Description of the task - Search term "orange": work out how many lines of the data below contain it, and answer with that number alone.

[Items from a data source]
=== Begin Enclosure ===

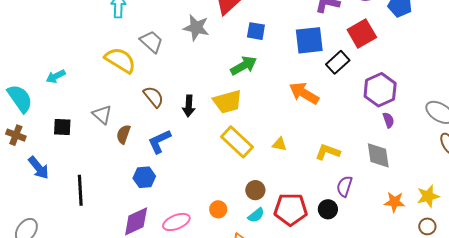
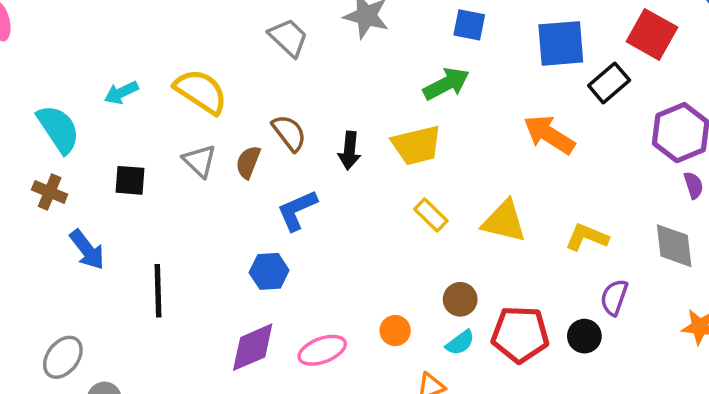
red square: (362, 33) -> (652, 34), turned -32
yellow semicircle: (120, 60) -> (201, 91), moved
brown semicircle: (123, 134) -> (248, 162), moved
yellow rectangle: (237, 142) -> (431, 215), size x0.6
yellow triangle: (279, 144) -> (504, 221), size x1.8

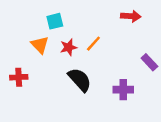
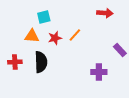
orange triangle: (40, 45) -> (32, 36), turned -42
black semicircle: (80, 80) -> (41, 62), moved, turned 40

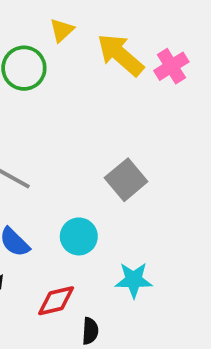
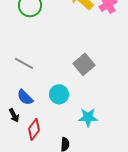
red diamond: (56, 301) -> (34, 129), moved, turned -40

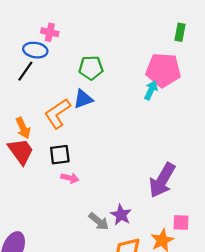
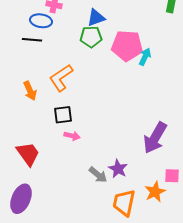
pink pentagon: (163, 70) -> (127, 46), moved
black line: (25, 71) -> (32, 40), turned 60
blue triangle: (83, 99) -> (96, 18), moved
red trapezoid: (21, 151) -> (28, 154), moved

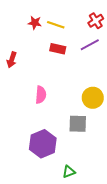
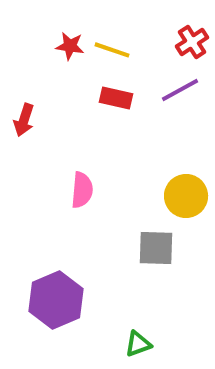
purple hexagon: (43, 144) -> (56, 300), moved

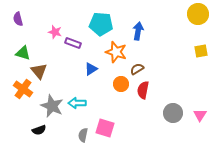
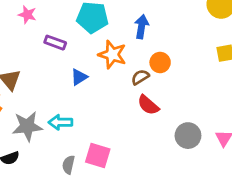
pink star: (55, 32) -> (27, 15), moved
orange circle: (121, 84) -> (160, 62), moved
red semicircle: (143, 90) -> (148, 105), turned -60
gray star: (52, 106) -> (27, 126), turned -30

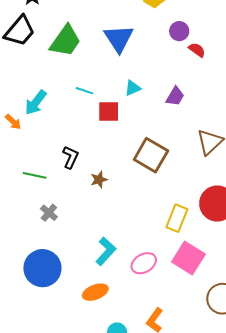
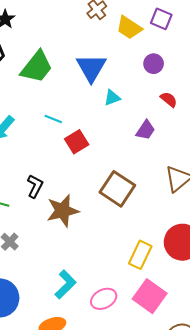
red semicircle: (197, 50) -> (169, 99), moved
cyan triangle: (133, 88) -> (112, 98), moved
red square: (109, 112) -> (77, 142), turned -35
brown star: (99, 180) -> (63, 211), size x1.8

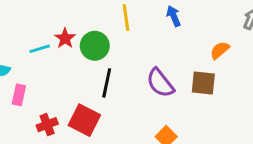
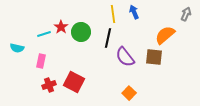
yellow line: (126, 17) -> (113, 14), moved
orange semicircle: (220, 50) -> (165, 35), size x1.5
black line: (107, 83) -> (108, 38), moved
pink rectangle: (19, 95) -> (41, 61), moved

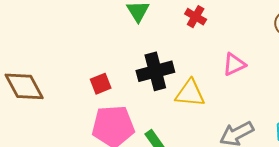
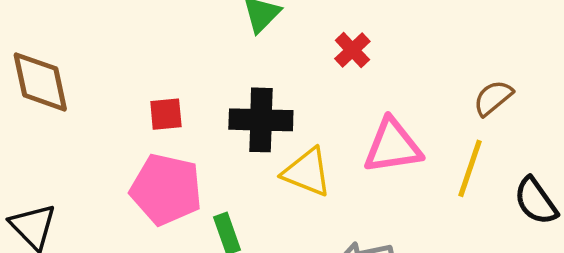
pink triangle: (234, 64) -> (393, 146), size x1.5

=== End Enclosure ===

Answer below - 3